### WHAT YOU SHOULD DO:
Copy verbatim the block of lines in the entries below whose first line contains "RTC1 pin GND: GND -> 3V3" and whose last line contains "TEMP1 pin OUT: D5 -> D1". Leave out all other lines.

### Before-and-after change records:

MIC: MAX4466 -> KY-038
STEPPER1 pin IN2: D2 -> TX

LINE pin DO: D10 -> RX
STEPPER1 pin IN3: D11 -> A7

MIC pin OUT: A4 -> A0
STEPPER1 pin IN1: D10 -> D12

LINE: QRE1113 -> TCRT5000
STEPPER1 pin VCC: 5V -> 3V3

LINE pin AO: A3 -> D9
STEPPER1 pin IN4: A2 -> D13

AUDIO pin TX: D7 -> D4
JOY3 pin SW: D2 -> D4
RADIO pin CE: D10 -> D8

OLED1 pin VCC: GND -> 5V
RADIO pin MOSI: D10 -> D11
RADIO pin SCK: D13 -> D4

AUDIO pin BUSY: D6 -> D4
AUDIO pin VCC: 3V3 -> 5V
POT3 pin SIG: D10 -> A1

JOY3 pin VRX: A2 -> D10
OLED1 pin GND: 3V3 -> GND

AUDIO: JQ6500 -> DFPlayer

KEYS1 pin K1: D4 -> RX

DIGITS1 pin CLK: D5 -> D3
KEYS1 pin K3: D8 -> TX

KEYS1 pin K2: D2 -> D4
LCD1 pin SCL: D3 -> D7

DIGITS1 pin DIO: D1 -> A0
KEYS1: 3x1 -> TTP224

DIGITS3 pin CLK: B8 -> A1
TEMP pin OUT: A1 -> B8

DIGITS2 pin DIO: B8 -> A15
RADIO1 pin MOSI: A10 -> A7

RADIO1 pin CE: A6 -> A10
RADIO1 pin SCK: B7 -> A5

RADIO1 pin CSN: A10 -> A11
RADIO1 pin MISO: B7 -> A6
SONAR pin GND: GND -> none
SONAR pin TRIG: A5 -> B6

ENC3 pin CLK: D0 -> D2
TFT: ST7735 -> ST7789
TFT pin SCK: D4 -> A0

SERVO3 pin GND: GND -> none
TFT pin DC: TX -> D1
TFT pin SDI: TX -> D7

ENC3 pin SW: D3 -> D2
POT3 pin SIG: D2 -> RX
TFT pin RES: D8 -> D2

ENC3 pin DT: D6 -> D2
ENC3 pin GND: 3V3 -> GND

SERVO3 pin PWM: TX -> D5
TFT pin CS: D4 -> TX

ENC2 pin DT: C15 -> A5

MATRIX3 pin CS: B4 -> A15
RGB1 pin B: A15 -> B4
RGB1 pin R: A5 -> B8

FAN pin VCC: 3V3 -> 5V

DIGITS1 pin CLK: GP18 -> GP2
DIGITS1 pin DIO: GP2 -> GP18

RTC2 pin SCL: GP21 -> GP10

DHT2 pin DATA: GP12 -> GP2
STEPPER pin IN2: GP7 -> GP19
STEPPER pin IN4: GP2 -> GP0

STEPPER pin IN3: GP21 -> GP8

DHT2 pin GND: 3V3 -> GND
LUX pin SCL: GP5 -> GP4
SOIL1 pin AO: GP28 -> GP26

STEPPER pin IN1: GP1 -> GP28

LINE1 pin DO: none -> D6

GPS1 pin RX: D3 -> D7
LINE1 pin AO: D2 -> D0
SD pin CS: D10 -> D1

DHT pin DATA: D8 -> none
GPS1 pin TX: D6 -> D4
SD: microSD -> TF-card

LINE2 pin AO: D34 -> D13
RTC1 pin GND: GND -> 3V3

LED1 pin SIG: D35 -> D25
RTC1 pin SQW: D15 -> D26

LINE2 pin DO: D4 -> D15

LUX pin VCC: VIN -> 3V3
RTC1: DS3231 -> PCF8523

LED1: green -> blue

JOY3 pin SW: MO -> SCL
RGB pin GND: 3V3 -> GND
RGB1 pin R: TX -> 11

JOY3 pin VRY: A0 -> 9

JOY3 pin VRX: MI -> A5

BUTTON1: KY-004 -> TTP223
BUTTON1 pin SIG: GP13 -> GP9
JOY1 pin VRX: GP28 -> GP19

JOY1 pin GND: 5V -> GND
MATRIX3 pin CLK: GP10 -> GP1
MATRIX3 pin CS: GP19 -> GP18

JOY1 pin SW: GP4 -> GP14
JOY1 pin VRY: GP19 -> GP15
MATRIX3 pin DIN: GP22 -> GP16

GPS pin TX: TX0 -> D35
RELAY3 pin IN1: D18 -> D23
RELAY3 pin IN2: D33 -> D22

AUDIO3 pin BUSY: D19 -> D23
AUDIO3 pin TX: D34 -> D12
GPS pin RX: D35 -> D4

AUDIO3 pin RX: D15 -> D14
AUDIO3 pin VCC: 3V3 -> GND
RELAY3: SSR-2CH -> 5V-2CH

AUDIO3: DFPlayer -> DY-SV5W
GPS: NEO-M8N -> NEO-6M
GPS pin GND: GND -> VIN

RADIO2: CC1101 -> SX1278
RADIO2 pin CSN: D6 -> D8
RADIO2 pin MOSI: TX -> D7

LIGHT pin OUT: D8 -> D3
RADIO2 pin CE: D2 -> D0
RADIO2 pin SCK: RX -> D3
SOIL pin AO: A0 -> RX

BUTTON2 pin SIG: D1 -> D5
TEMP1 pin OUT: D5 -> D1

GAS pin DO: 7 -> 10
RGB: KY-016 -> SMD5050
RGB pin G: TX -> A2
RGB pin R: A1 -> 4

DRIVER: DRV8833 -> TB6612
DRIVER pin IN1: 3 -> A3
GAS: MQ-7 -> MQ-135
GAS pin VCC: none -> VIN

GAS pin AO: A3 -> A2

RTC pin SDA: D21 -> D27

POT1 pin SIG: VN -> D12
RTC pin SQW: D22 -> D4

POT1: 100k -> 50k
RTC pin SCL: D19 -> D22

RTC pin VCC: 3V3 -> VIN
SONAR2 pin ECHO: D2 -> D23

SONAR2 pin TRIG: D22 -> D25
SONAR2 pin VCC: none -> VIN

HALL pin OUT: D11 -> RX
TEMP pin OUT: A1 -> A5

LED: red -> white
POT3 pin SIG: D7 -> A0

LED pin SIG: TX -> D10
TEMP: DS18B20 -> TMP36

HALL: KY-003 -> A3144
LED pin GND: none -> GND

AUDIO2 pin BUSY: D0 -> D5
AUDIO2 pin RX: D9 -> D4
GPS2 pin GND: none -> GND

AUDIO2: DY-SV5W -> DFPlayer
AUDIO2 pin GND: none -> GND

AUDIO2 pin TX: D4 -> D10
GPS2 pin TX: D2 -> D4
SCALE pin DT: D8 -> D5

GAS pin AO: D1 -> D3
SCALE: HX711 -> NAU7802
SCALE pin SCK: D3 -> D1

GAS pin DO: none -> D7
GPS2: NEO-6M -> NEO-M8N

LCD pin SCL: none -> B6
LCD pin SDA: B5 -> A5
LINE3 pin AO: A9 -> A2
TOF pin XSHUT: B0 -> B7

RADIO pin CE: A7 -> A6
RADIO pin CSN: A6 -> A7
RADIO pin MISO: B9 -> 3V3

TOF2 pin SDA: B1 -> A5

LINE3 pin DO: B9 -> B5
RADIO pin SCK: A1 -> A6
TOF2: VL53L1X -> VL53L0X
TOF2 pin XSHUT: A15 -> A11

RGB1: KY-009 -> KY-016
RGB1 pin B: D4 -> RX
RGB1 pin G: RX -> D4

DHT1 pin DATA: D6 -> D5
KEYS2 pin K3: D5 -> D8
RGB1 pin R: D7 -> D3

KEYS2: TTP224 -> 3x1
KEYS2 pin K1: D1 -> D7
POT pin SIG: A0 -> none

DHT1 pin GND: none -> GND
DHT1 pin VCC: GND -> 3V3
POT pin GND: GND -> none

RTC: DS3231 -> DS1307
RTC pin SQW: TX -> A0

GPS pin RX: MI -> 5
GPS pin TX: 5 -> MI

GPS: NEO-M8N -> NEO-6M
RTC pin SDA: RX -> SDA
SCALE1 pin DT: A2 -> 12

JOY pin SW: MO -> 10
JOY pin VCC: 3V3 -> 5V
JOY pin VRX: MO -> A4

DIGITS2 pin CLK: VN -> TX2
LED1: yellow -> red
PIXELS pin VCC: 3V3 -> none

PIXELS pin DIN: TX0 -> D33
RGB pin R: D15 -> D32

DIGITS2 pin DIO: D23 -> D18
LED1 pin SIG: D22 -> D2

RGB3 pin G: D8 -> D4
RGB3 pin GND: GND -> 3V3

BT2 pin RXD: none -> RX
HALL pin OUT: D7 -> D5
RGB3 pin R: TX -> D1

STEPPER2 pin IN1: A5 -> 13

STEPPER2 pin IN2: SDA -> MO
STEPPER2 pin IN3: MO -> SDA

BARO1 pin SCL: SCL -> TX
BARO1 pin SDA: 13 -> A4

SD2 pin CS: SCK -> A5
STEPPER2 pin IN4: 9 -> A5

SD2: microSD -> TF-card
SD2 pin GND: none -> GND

### EXERCISE RESULT:
RTC1 pin GND: GND -> 3V3

LED1 pin SIG: D35 -> D25
RTC1 pin SQW: D15 -> D26

LINE2 pin DO: D4 -> D15

LUX pin VCC: VIN -> 3V3
RTC1: DS3231 -> PCF8523

LED1: green -> blue

JOY3 pin SW: MO -> SCL
RGB pin GND: 3V3 -> GND
RGB1 pin R: TX -> 11

JOY3 pin VRY: A0 -> 9

JOY3 pin VRX: MI -> A5

BUTTON1: KY-004 -> TTP223
BUTTON1 pin SIG: GP13 -> GP9
JOY1 pin VRX: GP28 -> GP19

JOY1 pin GND: 5V -> GND
MATRIX3 pin CLK: GP10 -> GP1
MATRIX3 pin CS: GP19 -> GP18

JOY1 pin SW: GP4 -> GP14
JOY1 pin VRY: GP19 -> GP15
MATRIX3 pin DIN: GP22 -> GP16

GPS pin TX: TX0 -> D35
RELAY3 pin IN1: D18 -> D23
RELAY3 pin IN2: D33 -> D22

AUDIO3 pin BUSY: D19 -> D23
AUDIO3 pin TX: D34 -> D12
GPS pin RX: D35 -> D4

AUDIO3 pin RX: D15 -> D14
AUDIO3 pin VCC: 3V3 -> GND
RELAY3: SSR-2CH -> 5V-2CH

AUDIO3: DFPlayer -> DY-SV5W
GPS: NEO-M8N -> NEO-6M
GPS pin GND: GND -> VIN

RADIO2: CC1101 -> SX1278
RADIO2 pin CSN: D6 -> D8
RADIO2 pin MOSI: TX -> D7

LIGHT pin OUT: D8 -> D3
RADIO2 pin CE: D2 -> D0
RADIO2 pin SCK: RX -> D3
SOIL pin AO: A0 -> RX

BUTTON2 pin SIG: D1 -> D5
TEMP1 pin OUT: D5 -> D1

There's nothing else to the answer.